INFORMATION GIVEN:
----

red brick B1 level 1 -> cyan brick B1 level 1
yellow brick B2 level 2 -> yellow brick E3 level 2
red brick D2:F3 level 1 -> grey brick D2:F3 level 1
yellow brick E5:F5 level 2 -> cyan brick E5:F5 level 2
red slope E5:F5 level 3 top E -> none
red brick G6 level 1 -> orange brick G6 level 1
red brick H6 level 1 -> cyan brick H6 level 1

----

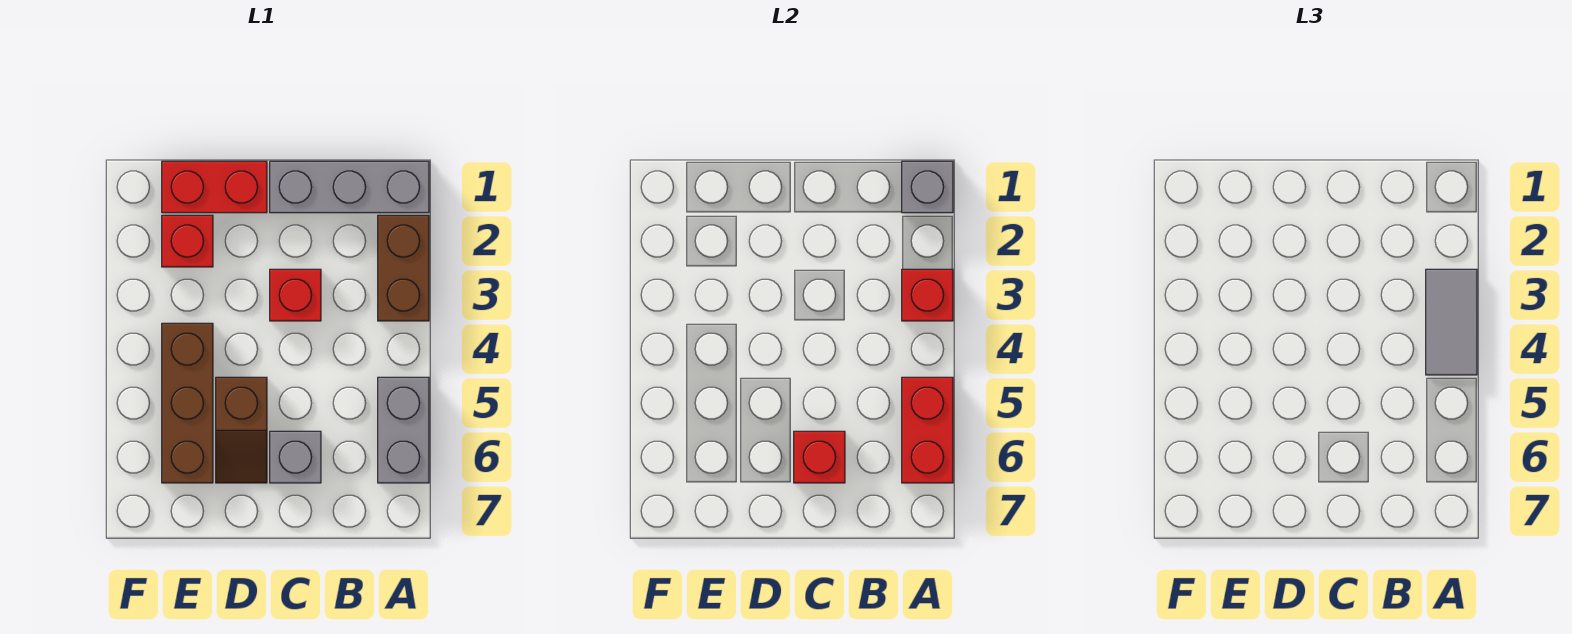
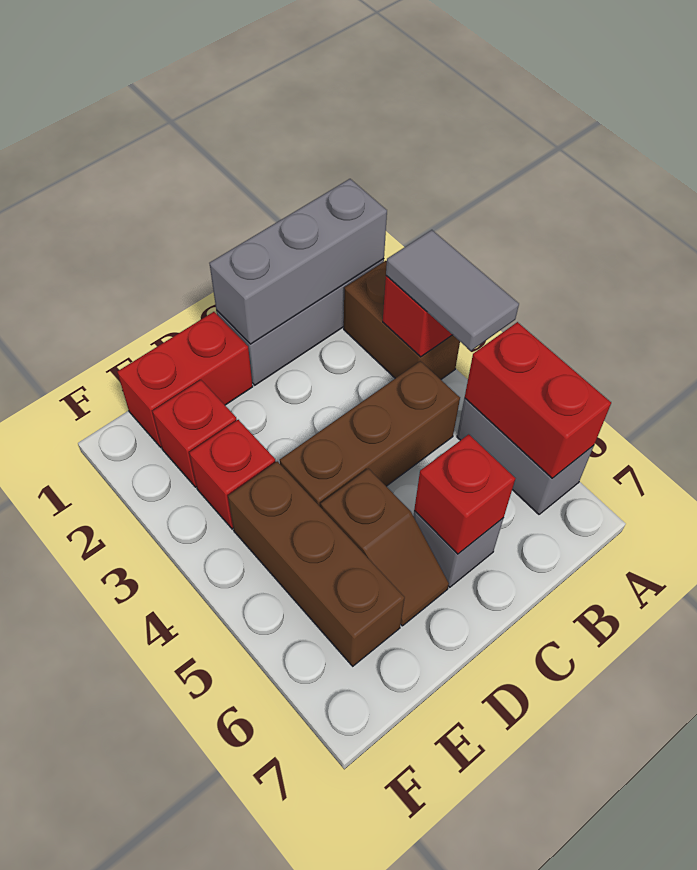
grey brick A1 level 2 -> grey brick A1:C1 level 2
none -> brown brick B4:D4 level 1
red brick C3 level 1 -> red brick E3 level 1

----

INSTRUCTIONS FOR THE TASK: Output the lines of the records above exactly as they appear, from the line containing "grey brick A1 level" through the line containing "red brick C3 level 1 -> red brick E3 level 1".

ANSWER BOX:
grey brick A1 level 2 -> grey brick A1:C1 level 2
none -> brown brick B4:D4 level 1
red brick C3 level 1 -> red brick E3 level 1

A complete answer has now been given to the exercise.